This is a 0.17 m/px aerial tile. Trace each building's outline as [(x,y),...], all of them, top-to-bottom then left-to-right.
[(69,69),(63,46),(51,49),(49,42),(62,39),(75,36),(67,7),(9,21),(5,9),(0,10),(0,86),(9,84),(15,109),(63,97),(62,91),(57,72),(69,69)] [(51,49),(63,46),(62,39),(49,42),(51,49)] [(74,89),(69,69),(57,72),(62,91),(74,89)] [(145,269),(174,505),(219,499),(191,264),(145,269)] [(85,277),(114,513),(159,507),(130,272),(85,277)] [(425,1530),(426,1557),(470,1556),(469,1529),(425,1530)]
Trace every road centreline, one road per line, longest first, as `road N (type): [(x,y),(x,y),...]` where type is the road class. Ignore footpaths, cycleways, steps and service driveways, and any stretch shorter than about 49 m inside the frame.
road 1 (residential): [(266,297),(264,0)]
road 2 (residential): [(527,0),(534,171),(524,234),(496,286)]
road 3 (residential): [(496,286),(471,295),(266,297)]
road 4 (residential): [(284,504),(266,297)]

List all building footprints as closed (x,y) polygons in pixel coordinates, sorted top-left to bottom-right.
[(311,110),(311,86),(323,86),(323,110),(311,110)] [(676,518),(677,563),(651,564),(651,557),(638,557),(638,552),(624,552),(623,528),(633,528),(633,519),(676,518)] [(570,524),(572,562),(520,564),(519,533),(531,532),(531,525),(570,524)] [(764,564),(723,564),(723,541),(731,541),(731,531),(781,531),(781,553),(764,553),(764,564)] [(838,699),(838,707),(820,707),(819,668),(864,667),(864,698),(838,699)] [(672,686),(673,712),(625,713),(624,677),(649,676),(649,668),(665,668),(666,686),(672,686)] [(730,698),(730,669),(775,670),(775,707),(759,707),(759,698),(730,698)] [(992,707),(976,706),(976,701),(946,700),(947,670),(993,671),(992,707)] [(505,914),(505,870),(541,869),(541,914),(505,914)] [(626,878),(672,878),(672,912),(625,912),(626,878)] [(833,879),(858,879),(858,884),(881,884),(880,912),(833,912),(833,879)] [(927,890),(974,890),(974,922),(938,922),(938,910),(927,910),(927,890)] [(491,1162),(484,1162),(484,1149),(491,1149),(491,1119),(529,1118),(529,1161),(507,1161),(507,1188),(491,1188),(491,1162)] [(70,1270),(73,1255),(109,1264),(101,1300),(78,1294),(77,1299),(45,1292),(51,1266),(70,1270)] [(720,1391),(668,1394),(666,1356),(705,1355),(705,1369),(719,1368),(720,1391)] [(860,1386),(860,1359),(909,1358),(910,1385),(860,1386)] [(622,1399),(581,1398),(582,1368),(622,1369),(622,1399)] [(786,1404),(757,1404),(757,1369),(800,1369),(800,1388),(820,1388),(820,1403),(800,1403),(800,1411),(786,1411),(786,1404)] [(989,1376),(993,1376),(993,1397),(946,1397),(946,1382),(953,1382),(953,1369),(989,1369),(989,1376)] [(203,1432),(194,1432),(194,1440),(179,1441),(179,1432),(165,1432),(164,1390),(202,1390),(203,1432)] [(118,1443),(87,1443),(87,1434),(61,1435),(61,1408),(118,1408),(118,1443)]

**What you have to do**
Restate each record word for word.

**Answer below**
This is a 0.17 m/px aerial tile. Trace each building's outline as [(x,y),...], all of them, top-to-bottom then left-to-right.
[(69,69),(63,46),(51,49),(49,42),(62,39),(75,36),(67,7),(9,21),(5,9),(0,10),(0,86),(9,84),(15,109),(63,97),(62,91),(57,72),(69,69)] [(51,49),(63,46),(62,39),(49,42),(51,49)] [(74,89),(69,69),(57,72),(62,91),(74,89)] [(145,269),(174,505),(219,499),(191,264),(145,269)] [(85,277),(114,513),(159,507),(130,272),(85,277)] [(425,1530),(426,1557),(470,1556),(469,1529),(425,1530)]
Trace every road centreline, one road per line, longest first, as `road N (type): [(x,y),(x,y),...]` where type is the road class. Ignore footpaths, cycleways, steps and service driveways, and any stretch shorter than about 49 m inside the frame.
road 1 (residential): [(266,297),(264,0)]
road 2 (residential): [(527,0),(534,171),(524,234),(496,286)]
road 3 (residential): [(496,286),(471,295),(266,297)]
road 4 (residential): [(284,504),(266,297)]

List all building footprints as closed (x,y) polygons in pixel coordinates, sorted top-left to bottom-right.
[(311,110),(311,86),(323,86),(323,110),(311,110)] [(676,518),(677,563),(651,564),(651,557),(638,557),(638,552),(624,552),(623,528),(633,528),(633,519),(676,518)] [(570,524),(572,562),(520,564),(519,533),(531,532),(531,525),(570,524)] [(764,564),(723,564),(723,541),(731,541),(731,531),(781,531),(781,553),(764,553),(764,564)] [(838,699),(838,707),(820,707),(819,668),(864,667),(864,698),(838,699)] [(672,686),(673,712),(625,713),(624,677),(649,676),(649,668),(665,668),(666,686),(672,686)] [(730,698),(730,669),(775,670),(775,707),(759,707),(759,698),(730,698)] [(992,707),(976,706),(976,701),(946,700),(947,670),(993,671),(992,707)] [(505,914),(505,870),(541,869),(541,914),(505,914)] [(626,878),(672,878),(672,912),(625,912),(626,878)] [(833,879),(858,879),(858,884),(881,884),(880,912),(833,912),(833,879)] [(927,890),(974,890),(974,922),(938,922),(938,910),(927,910),(927,890)] [(491,1162),(484,1162),(484,1149),(491,1149),(491,1119),(529,1118),(529,1161),(507,1161),(507,1188),(491,1188),(491,1162)] [(70,1270),(73,1255),(109,1264),(101,1300),(78,1294),(77,1299),(45,1292),(51,1266),(70,1270)] [(720,1391),(668,1394),(666,1356),(705,1355),(705,1369),(719,1368),(720,1391)] [(860,1386),(860,1359),(909,1358),(910,1385),(860,1386)] [(622,1399),(581,1398),(582,1368),(622,1369),(622,1399)] [(786,1404),(757,1404),(757,1369),(800,1369),(800,1388),(820,1388),(820,1403),(800,1403),(800,1411),(786,1411),(786,1404)] [(989,1376),(993,1376),(993,1397),(946,1397),(946,1382),(953,1382),(953,1369),(989,1369),(989,1376)] [(203,1432),(194,1432),(194,1440),(179,1441),(179,1432),(165,1432),(164,1390),(202,1390),(203,1432)] [(118,1443),(87,1443),(87,1434),(61,1435),(61,1408),(118,1408),(118,1443)]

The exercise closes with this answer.